● **Work to complete**: Could every line of the data be printed exactly as it reads?

● **Dataset content**:
________
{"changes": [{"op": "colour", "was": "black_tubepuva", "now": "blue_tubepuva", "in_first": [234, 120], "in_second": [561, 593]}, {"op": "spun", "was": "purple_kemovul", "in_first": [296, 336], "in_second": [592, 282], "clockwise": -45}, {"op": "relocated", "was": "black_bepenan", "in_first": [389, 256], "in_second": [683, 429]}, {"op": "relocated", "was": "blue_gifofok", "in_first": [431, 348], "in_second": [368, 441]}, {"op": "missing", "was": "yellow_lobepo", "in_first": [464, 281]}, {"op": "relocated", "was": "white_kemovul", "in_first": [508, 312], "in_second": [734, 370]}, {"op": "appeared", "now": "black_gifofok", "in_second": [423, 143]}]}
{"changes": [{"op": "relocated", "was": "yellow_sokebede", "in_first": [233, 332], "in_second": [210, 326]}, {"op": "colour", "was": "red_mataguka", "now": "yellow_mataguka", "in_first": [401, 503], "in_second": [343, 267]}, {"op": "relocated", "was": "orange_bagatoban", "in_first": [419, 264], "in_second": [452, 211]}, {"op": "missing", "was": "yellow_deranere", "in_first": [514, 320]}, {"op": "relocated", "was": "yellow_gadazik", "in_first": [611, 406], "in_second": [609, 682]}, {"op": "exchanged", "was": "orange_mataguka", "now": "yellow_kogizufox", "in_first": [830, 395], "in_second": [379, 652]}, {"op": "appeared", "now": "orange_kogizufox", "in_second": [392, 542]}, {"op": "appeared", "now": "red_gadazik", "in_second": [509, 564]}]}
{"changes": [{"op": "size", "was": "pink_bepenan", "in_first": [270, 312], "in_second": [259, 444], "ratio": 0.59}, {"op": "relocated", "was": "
________
● **Solution below**:
{"changes": [{"op": "colour", "was": "black_tubepuva", "now": "blue_tubepuva", "in_first": [234, 120], "in_second": [561, 593]}, {"op": "spun", "was": "purple_kemovul", "in_first": [296, 336], "in_second": [592, 282], "clockwise": -45}, {"op": "relocated", "was": "black_bepenan", "in_first": [389, 256], "in_second": [683, 429]}, {"op": "relocated", "was": "blue_gifofok", "in_first": [431, 348], "in_second": [368, 441]}, {"op": "missing", "was": "yellow_lobepo", "in_first": [464, 281]}, {"op": "relocated", "was": "white_kemovul", "in_first": [508, 312], "in_second": [734, 370]}, {"op": "appeared", "now": "black_gifofok", "in_second": [423, 143]}]}
{"changes": [{"op": "relocated", "was": "yellow_sokebede", "in_first": [233, 332], "in_second": [210, 326]}, {"op": "colour", "was": "red_mataguka", "now": "yellow_mataguka", "in_first": [401, 503], "in_second": [343, 267]}, {"op": "relocated", "was": "orange_bagatoban", "in_first": [419, 264], "in_second": [452, 211]}, {"op": "missing", "was": "yellow_deranere", "in_first": [514, 320]}, {"op": "relocated", "was": "yellow_gadazik", "in_first": [611, 406], "in_second": [609, 682]}, {"op": "exchanged", "was": "orange_mataguka", "now": "yellow_kogizufox", "in_first": [830, 395], "in_second": [379, 652]}, {"op": "appeared", "now": "orange_kogizufox", "in_second": [392, 542]}, {"op": "appeared", "now": "red_gadazik", "in_second": [509, 564]}]}
{"changes": [{"op": "size", "was": "pink_bepenan", "in_first": [270, 312], "in_second": [259, 444], "ratio": 0.59}, {"op": "relocated", "was": "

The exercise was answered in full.